Data provided.
------------------------------

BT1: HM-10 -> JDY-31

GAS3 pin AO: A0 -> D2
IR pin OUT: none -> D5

------------------------------

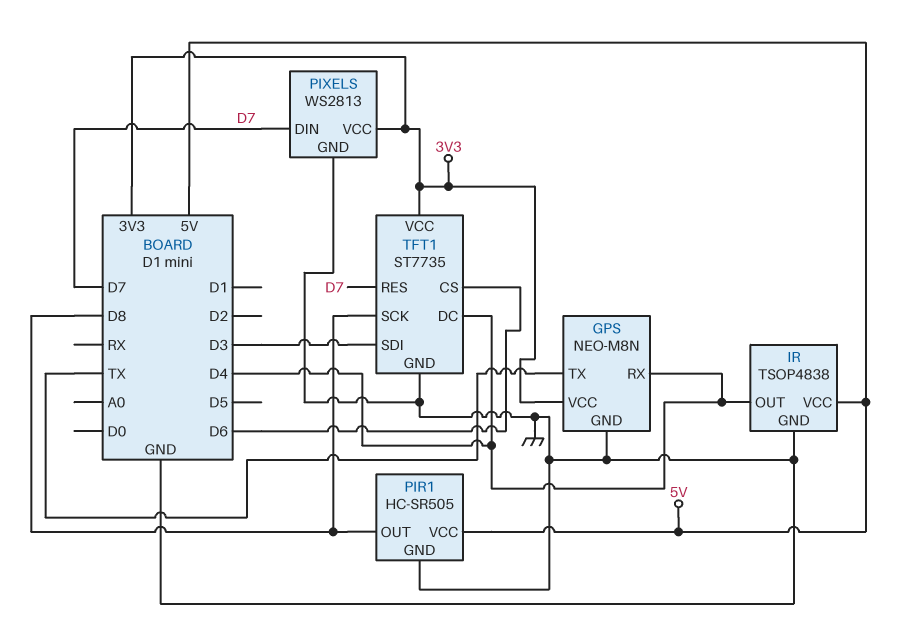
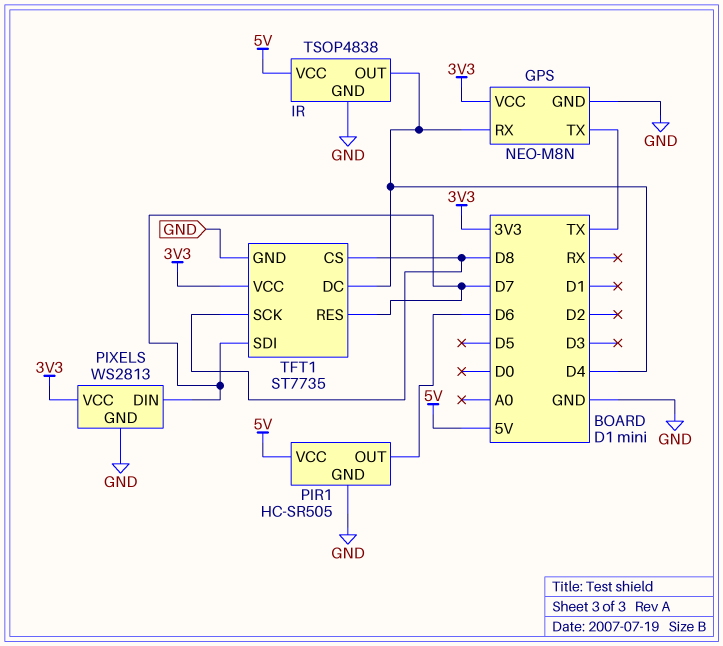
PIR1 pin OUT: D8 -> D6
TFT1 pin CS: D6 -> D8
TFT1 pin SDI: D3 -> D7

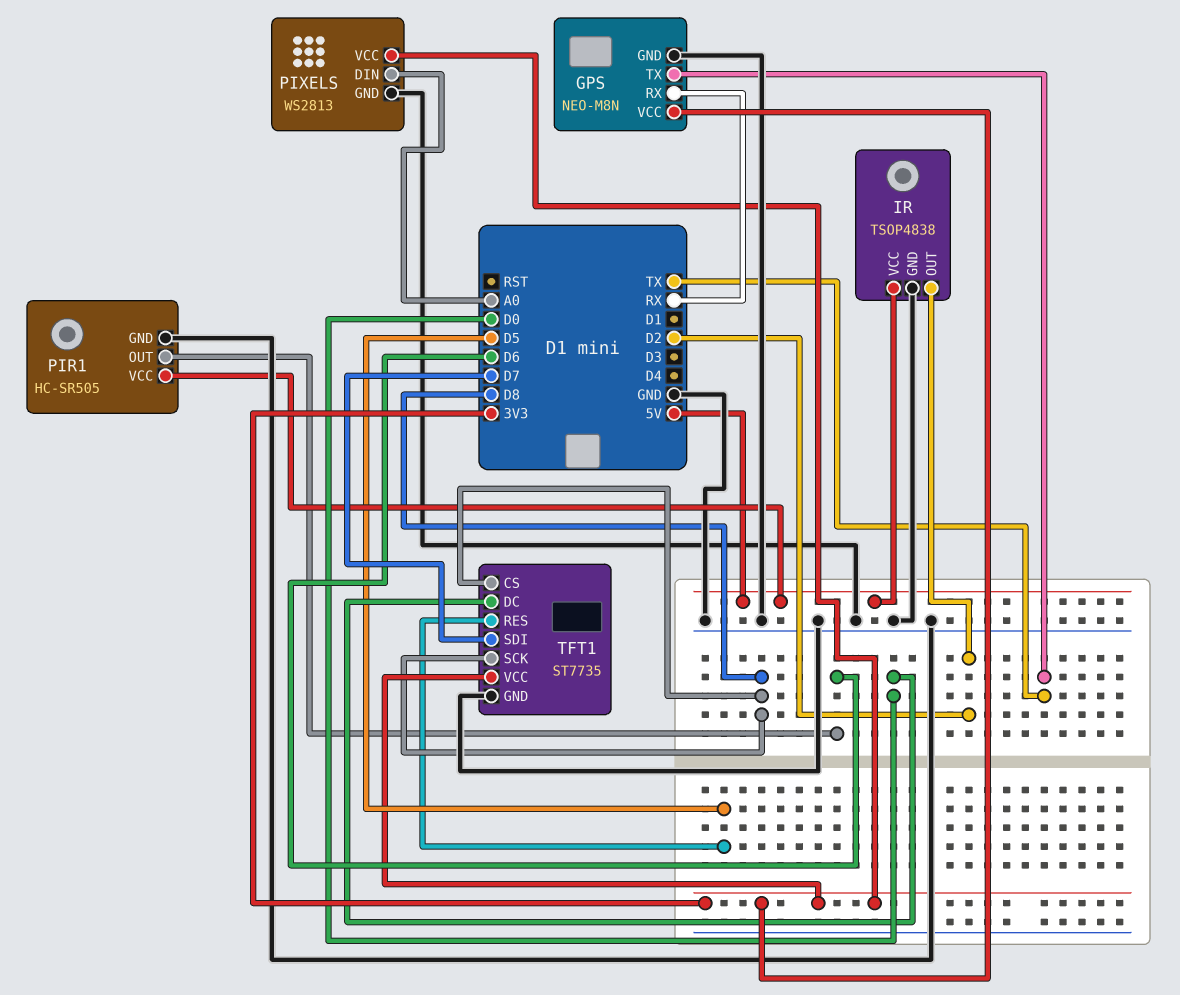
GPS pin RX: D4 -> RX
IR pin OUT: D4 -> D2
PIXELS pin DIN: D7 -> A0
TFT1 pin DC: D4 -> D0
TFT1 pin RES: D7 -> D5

------------------------------

Restate word for word every line from the one with "TFT1 pin CS: D6 -> D8" up to and including the one with "TFT1 pin RES: D7 -> D5" in the records above, minus the pictures.

TFT1 pin CS: D6 -> D8
TFT1 pin SDI: D3 -> D7

GPS pin RX: D4 -> RX
IR pin OUT: D4 -> D2
PIXELS pin DIN: D7 -> A0
TFT1 pin DC: D4 -> D0
TFT1 pin RES: D7 -> D5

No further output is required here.